● Task statement:
Within the following material, tally each line that contains the string "VEXT". Give the tally only.

● Working data:
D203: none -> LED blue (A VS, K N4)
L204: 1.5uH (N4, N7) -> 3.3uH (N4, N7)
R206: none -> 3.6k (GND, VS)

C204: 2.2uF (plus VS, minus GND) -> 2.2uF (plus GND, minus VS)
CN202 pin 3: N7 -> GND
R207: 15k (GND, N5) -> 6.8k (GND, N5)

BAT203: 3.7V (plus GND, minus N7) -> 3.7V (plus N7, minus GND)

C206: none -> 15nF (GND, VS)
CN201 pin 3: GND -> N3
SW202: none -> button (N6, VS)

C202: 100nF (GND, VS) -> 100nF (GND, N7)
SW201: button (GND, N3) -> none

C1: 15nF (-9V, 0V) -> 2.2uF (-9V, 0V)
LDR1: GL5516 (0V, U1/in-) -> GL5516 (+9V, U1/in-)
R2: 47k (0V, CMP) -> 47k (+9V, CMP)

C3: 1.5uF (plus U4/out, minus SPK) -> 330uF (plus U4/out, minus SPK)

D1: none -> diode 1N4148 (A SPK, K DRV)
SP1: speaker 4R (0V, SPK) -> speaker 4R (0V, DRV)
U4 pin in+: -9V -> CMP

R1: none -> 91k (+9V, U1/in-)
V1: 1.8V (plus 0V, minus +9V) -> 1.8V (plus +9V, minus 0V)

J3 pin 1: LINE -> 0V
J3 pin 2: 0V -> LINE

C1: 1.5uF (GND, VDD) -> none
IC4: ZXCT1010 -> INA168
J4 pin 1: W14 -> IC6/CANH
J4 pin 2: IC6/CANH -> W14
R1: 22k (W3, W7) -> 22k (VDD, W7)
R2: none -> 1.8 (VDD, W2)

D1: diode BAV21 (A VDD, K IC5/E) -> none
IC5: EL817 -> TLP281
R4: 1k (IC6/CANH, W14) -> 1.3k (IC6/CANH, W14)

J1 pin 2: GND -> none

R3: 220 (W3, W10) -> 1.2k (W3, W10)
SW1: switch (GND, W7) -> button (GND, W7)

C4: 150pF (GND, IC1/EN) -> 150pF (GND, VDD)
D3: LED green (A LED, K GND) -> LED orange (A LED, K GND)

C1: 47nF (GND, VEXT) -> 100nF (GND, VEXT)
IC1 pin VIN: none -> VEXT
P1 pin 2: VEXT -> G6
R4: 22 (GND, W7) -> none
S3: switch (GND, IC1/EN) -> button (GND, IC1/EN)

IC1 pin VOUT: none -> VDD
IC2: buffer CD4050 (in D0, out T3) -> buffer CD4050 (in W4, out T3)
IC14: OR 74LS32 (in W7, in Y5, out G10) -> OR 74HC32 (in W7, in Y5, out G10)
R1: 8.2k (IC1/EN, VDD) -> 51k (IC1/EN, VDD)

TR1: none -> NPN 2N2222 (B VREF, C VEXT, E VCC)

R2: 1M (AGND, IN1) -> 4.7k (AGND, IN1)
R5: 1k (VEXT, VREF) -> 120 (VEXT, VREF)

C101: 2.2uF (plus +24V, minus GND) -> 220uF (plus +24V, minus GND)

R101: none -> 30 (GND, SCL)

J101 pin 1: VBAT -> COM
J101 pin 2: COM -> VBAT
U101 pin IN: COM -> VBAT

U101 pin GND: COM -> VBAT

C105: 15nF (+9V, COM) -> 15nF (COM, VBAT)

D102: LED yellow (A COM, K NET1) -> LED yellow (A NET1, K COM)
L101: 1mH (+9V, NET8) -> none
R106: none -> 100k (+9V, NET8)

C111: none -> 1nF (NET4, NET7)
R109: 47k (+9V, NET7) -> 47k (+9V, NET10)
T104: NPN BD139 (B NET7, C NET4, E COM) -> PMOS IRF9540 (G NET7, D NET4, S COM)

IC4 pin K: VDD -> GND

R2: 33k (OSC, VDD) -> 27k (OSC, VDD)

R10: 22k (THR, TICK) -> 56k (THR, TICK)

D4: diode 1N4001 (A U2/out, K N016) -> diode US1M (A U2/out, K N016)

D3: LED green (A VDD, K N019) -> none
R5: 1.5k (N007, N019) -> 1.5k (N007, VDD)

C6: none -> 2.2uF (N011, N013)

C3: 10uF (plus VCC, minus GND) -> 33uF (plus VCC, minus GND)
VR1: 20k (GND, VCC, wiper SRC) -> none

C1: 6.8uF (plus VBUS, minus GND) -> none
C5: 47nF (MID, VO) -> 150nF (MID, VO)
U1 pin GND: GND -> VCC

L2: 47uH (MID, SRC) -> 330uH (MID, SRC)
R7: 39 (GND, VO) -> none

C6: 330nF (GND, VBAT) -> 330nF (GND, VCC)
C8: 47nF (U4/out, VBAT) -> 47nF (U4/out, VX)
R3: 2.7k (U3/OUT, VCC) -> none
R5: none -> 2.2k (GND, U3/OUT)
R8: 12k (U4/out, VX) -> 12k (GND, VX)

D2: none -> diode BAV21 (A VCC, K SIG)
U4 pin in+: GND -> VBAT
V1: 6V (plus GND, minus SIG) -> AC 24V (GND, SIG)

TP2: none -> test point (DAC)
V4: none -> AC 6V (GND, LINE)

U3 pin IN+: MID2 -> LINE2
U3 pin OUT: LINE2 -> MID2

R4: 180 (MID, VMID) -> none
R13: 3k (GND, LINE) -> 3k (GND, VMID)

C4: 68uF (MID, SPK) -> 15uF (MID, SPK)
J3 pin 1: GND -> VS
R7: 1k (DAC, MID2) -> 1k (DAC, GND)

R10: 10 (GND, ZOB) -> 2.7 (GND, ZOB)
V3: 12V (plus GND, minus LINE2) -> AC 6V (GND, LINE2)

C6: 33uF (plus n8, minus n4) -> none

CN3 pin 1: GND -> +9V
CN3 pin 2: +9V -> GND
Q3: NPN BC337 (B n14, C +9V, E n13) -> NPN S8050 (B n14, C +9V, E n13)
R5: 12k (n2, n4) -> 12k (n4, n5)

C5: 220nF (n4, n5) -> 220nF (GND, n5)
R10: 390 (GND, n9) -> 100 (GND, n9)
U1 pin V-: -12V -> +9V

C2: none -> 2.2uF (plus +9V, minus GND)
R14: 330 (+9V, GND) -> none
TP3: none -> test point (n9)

● Problem solution:
5